◆ **Exercise brief**
All records, minus the pictures: write them out exactly.

◆ **Source data**
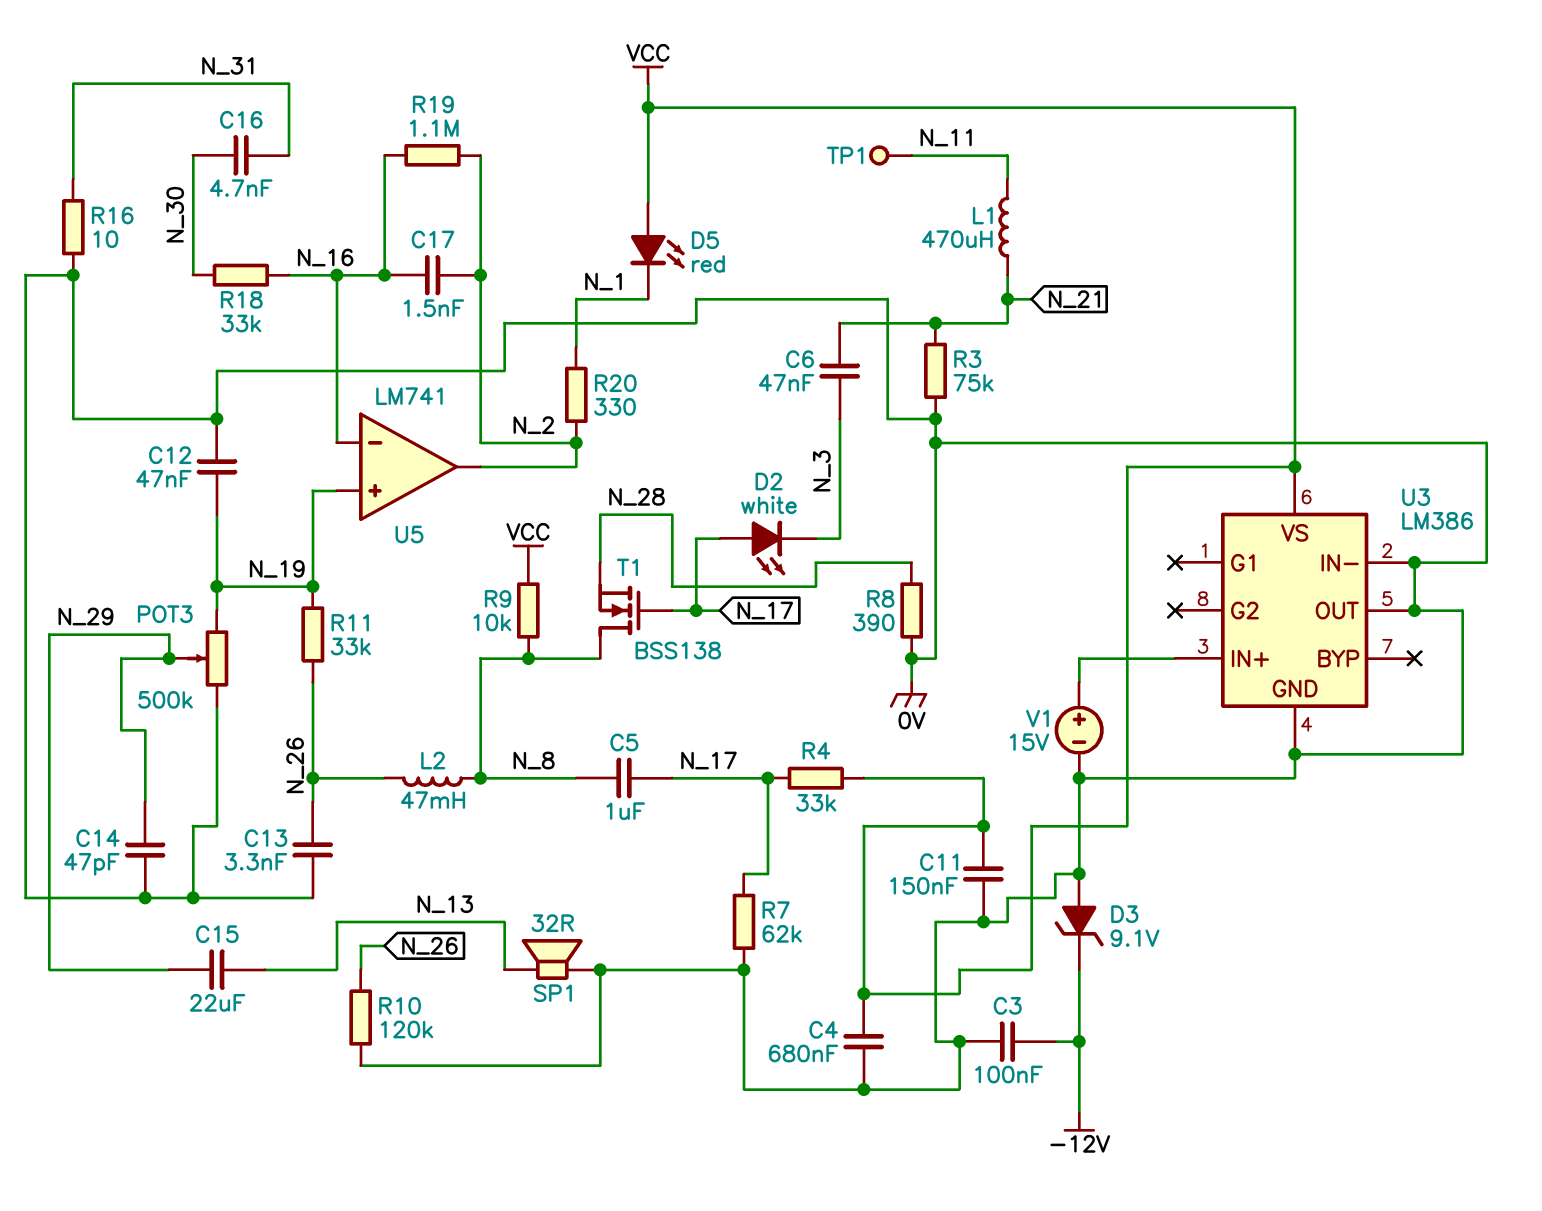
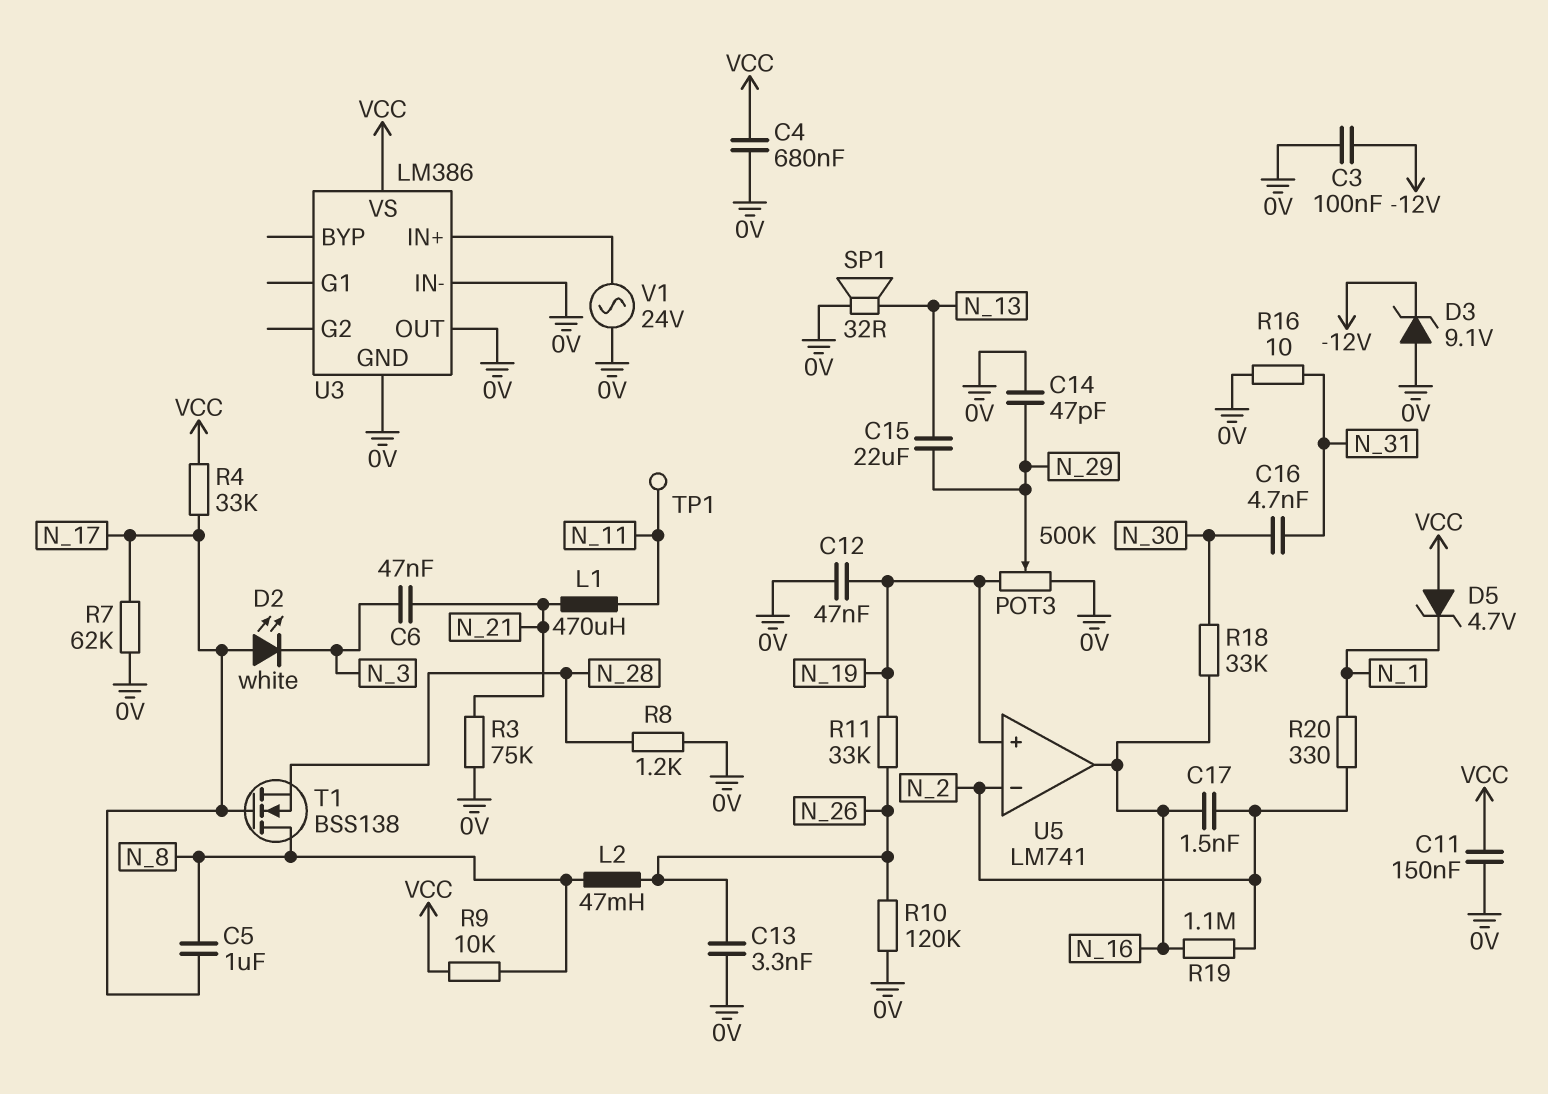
D5: LED red (A VCC, K N_1) -> zener 4.7V (A VCC, K N_1)
R8: 390 (0V, N_28) -> 1.2k (0V, N_28)
U5 pin in-: N_16 -> N_2
U5 pin out: N_2 -> N_16
V1: 15V (plus U3/IN+, minus 0V) -> AC 24V (0V, U3/IN+)

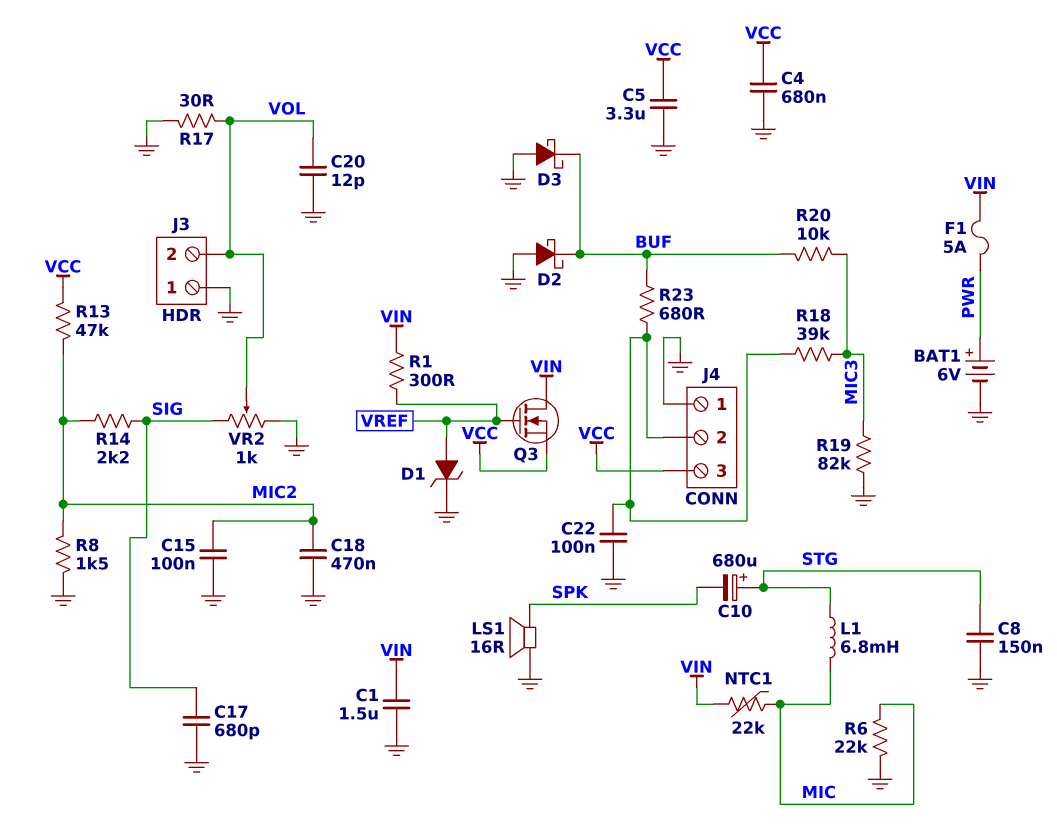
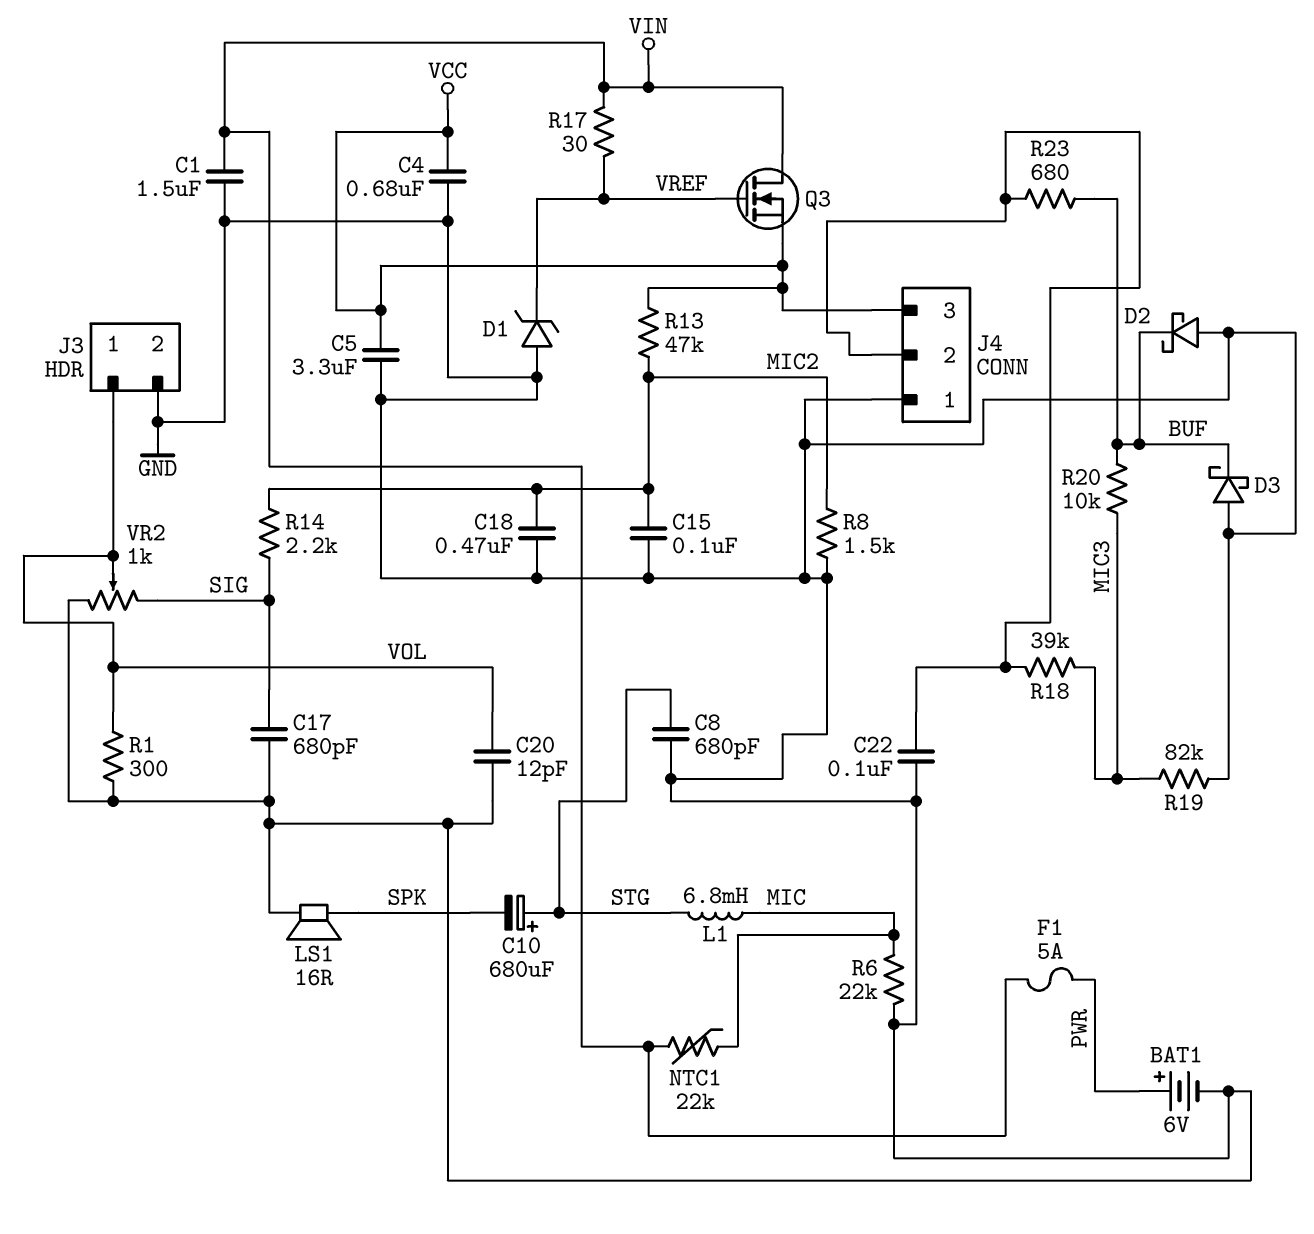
C8: 150nF (GND, STG) -> 680pF (GND, STG)
D1: zener (A VREF, K GND) -> zener (A GND, K VREF)
J3 pin 1: GND -> VOL
J3 pin 2: VOL -> GND
R1: 300 (VIN, VREF) -> 300 (GND, VOL)
R17: 30 (GND, VOL) -> 30 (VIN, VREF)

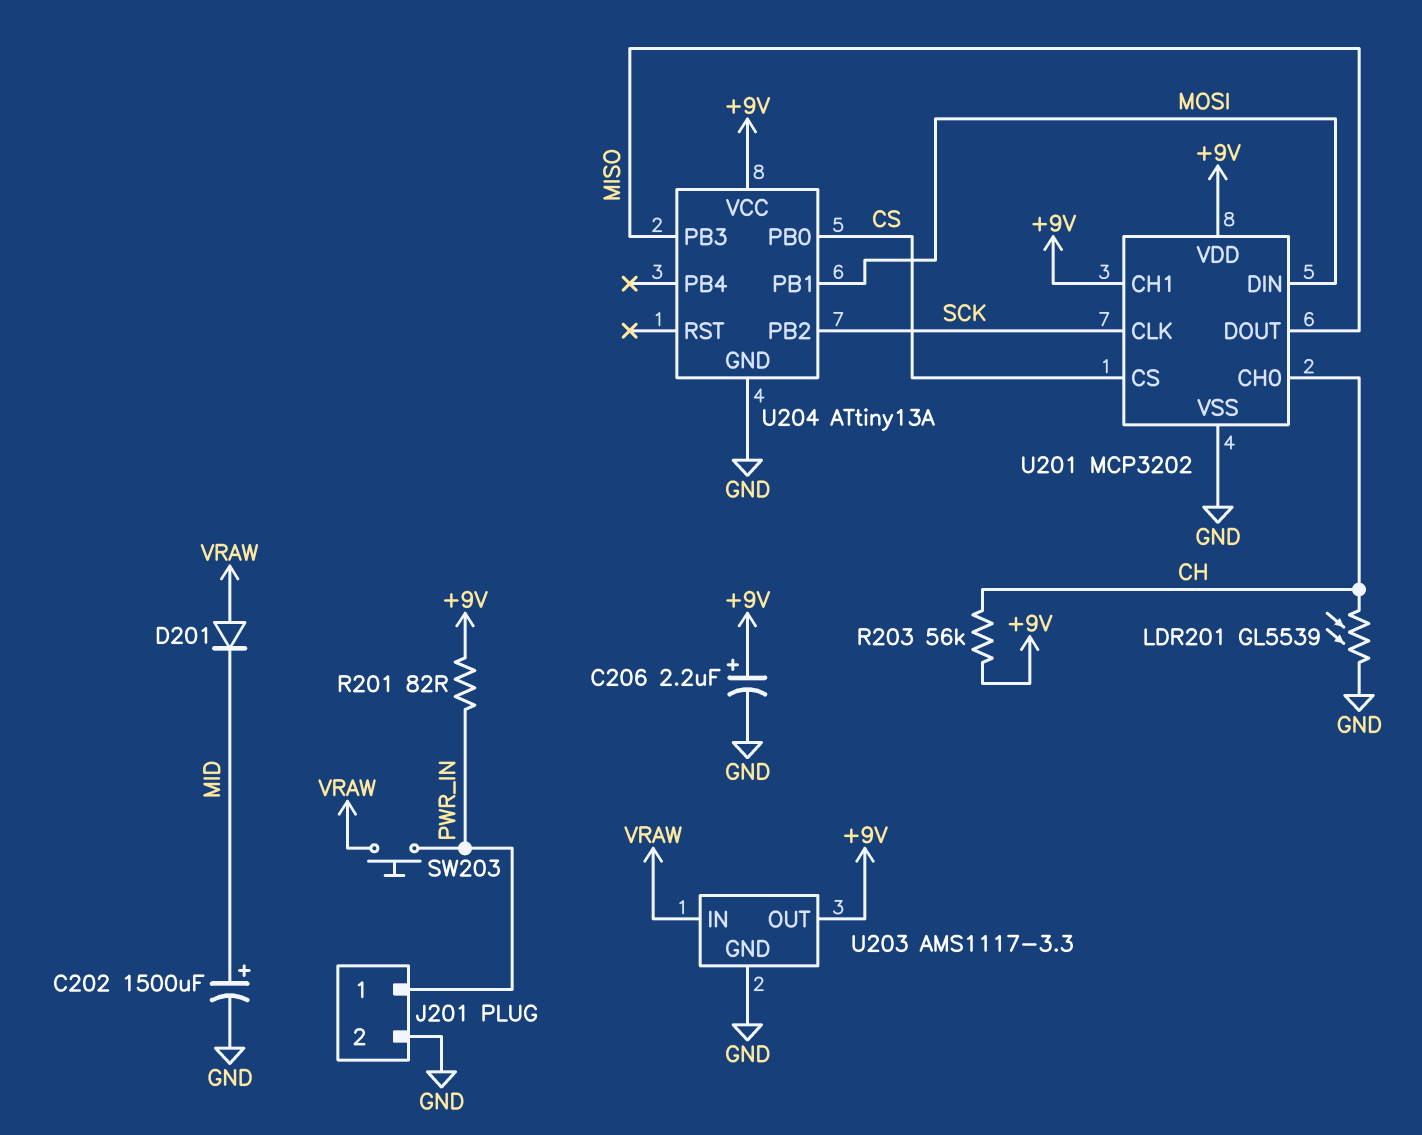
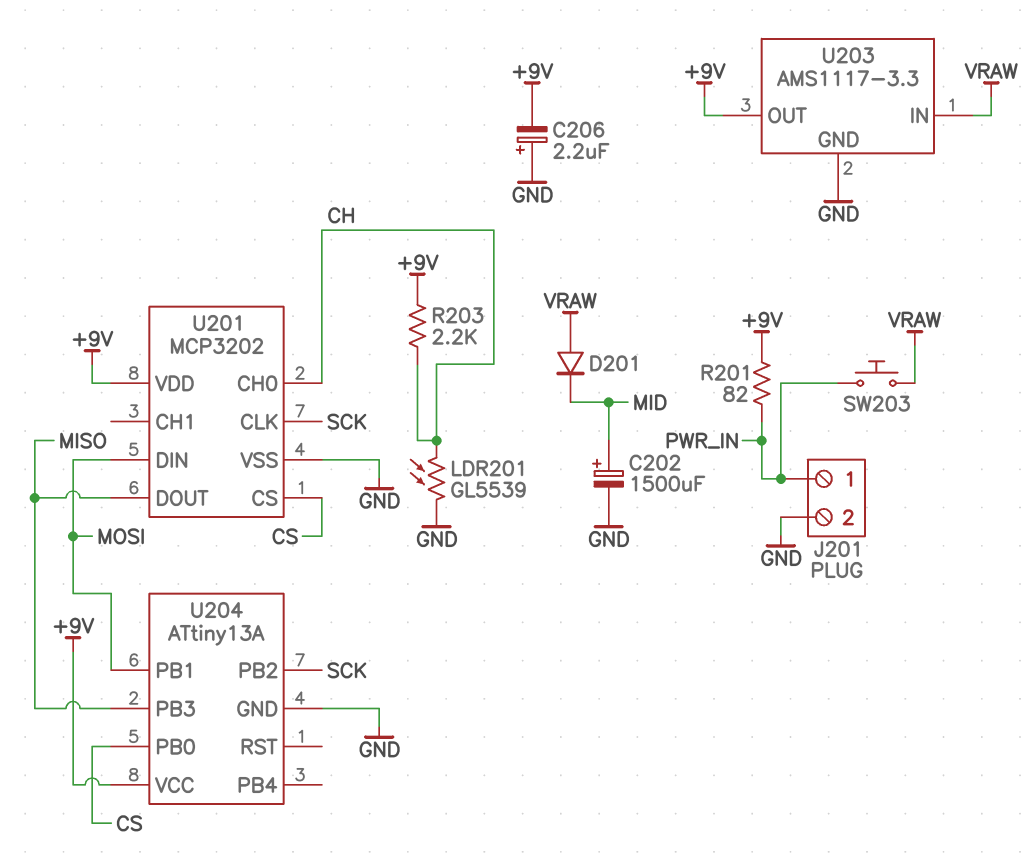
C206: 2.2uF (plus +9V, minus GND) -> 2.2uF (plus GND, minus +9V)
R203: 56k (+9V, CH) -> 2.2k (+9V, CH)
U201 pin CH1: +9V -> none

◆ **Exercise solution**
D5: LED red (A VCC, K N_1) -> zener 4.7V (A VCC, K N_1)
R8: 390 (0V, N_28) -> 1.2k (0V, N_28)
U5 pin in-: N_16 -> N_2
U5 pin out: N_2 -> N_16
V1: 15V (plus U3/IN+, minus 0V) -> AC 24V (0V, U3/IN+)

C8: 150nF (GND, STG) -> 680pF (GND, STG)
D1: zener (A VREF, K GND) -> zener (A GND, K VREF)
J3 pin 1: GND -> VOL
J3 pin 2: VOL -> GND
R1: 300 (VIN, VREF) -> 300 (GND, VOL)
R17: 30 (GND, VOL) -> 30 (VIN, VREF)

C206: 2.2uF (plus +9V, minus GND) -> 2.2uF (plus GND, minus +9V)
R203: 56k (+9V, CH) -> 2.2k (+9V, CH)
U201 pin CH1: +9V -> none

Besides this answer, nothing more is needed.